Of all the lines below, output only those starting at the one with "blue scissors: [216,211,275,260]" and ending at the one with "orange goblet: [97,252,197,377]", both ends included, exactly as written.

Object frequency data
# # # # #

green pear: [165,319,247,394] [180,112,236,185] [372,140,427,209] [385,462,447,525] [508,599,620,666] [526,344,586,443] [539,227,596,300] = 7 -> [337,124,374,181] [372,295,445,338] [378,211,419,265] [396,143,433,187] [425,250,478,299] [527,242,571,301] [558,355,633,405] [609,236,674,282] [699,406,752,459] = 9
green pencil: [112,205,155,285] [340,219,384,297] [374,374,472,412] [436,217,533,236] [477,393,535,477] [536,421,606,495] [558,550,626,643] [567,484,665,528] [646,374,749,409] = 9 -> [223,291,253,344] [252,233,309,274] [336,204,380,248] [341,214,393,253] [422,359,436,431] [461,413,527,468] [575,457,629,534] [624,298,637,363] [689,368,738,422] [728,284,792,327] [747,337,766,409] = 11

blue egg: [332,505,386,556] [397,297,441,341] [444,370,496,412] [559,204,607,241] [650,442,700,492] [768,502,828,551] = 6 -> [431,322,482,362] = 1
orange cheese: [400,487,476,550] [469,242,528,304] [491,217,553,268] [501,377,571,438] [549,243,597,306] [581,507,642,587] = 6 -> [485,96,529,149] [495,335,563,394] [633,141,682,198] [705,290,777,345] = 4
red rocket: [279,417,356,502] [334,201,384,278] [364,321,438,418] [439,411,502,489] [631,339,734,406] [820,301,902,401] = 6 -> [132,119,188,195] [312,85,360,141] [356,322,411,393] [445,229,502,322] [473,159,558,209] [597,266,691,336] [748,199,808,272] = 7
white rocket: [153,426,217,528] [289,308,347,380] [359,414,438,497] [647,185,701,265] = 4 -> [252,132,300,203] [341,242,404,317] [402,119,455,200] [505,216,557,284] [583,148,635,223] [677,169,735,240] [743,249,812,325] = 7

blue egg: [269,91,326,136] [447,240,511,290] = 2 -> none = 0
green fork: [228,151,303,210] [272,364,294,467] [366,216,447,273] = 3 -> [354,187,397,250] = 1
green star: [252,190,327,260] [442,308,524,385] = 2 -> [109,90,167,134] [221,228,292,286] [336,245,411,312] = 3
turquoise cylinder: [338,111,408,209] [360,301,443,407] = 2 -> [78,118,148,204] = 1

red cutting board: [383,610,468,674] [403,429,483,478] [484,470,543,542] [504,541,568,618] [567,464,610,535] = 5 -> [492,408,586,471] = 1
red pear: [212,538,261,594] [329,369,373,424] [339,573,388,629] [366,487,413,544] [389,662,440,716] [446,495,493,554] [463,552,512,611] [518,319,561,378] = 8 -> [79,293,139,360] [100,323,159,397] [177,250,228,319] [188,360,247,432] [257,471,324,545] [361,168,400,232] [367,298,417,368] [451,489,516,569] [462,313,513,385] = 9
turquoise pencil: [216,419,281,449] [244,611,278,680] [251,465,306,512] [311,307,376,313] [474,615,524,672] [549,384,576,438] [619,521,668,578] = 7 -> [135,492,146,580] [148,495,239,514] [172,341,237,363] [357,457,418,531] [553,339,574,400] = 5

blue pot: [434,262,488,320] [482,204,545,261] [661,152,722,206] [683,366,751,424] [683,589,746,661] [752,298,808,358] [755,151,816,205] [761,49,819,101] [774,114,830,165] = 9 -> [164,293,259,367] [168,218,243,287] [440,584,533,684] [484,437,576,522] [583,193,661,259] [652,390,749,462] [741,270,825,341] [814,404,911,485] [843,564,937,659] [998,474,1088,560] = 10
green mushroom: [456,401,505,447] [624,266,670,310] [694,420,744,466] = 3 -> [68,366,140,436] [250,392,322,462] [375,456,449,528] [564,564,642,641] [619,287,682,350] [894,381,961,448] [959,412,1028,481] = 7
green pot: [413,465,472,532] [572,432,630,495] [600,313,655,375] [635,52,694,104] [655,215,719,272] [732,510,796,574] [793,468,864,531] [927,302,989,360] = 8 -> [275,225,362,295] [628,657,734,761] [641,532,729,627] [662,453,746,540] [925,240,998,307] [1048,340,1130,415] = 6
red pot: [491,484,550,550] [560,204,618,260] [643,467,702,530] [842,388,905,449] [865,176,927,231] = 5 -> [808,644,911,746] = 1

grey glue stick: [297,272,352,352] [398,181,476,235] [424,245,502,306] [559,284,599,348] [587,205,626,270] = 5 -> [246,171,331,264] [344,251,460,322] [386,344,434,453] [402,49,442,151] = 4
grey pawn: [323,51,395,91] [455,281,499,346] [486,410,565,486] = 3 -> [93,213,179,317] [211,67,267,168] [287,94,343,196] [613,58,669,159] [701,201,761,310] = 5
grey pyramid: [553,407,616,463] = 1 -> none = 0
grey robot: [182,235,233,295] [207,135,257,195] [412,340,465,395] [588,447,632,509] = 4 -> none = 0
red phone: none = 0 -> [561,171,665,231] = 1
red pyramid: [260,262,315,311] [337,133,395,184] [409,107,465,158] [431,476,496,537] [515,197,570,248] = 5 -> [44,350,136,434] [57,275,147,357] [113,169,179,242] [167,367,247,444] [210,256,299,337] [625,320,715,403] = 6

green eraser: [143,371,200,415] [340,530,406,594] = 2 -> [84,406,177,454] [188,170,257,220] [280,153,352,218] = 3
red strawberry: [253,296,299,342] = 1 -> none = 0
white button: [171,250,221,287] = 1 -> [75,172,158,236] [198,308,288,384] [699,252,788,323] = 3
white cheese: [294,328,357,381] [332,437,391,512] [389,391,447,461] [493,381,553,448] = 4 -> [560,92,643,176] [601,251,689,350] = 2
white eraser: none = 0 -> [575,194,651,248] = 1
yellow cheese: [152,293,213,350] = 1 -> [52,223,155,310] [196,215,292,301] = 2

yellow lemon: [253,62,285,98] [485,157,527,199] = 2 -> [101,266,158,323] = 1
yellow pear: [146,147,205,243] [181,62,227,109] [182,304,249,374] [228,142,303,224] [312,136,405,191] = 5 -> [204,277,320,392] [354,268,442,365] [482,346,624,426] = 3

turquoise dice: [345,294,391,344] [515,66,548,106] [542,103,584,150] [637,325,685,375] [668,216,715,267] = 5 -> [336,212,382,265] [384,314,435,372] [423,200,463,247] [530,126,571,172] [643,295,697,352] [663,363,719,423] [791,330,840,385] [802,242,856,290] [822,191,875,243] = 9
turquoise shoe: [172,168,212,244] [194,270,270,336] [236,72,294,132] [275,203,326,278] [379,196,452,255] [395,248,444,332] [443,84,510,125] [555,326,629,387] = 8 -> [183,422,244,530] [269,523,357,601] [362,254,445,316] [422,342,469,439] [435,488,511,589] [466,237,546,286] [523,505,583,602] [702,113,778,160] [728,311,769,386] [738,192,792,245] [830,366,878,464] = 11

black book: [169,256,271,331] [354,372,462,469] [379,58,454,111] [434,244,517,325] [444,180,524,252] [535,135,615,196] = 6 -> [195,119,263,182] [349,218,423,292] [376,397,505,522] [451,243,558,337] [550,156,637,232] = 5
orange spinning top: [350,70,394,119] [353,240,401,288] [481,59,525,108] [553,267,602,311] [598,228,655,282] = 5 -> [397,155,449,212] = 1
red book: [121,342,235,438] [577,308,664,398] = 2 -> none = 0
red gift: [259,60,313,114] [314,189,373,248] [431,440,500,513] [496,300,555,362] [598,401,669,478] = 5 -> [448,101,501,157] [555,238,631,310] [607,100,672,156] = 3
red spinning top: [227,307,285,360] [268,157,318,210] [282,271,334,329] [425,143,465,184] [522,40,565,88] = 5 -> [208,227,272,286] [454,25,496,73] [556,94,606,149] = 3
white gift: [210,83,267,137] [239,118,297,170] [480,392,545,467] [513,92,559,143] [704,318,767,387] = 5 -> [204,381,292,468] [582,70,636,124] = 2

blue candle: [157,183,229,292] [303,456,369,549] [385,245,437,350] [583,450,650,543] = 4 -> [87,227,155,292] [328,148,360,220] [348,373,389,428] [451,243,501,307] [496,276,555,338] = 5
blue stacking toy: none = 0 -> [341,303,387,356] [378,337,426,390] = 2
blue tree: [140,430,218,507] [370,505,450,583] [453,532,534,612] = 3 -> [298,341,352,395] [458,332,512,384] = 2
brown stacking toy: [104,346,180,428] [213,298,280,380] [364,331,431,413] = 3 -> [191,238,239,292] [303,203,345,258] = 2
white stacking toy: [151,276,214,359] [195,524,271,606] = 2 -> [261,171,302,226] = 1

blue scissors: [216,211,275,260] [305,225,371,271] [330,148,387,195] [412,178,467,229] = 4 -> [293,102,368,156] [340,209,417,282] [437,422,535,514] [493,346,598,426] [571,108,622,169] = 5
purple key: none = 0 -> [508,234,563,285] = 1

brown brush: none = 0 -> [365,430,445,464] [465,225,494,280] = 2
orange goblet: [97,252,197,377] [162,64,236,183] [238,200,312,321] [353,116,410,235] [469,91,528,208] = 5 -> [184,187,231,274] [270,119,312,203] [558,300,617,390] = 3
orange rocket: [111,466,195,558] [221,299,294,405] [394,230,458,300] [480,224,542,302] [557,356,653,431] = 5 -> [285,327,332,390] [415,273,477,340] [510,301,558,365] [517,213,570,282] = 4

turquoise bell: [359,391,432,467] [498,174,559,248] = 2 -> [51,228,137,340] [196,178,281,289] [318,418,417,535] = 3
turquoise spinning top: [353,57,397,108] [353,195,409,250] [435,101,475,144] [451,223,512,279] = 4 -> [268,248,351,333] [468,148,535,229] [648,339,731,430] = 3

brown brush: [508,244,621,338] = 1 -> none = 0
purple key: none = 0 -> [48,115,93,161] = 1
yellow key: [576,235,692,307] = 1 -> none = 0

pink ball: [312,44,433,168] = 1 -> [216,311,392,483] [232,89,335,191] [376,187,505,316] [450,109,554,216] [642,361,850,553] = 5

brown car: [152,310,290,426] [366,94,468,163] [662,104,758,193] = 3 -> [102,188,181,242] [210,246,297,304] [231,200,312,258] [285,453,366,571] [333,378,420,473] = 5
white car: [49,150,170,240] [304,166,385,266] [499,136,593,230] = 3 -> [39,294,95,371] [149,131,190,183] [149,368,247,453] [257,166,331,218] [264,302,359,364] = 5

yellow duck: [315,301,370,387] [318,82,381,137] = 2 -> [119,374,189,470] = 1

# # # # #

TASK RESPONSE
blue scissors: [216,211,275,260] [305,225,371,271] [330,148,387,195] [412,178,467,229] = 4 -> [293,102,368,156] [340,209,417,282] [437,422,535,514] [493,346,598,426] [571,108,622,169] = 5
purple key: none = 0 -> [508,234,563,285] = 1

brown brush: none = 0 -> [365,430,445,464] [465,225,494,280] = 2
orange goblet: [97,252,197,377] [162,64,236,183] [238,200,312,321] [353,116,410,235] [469,91,528,208] = 5 -> [184,187,231,274] [270,119,312,203] [558,300,617,390] = 3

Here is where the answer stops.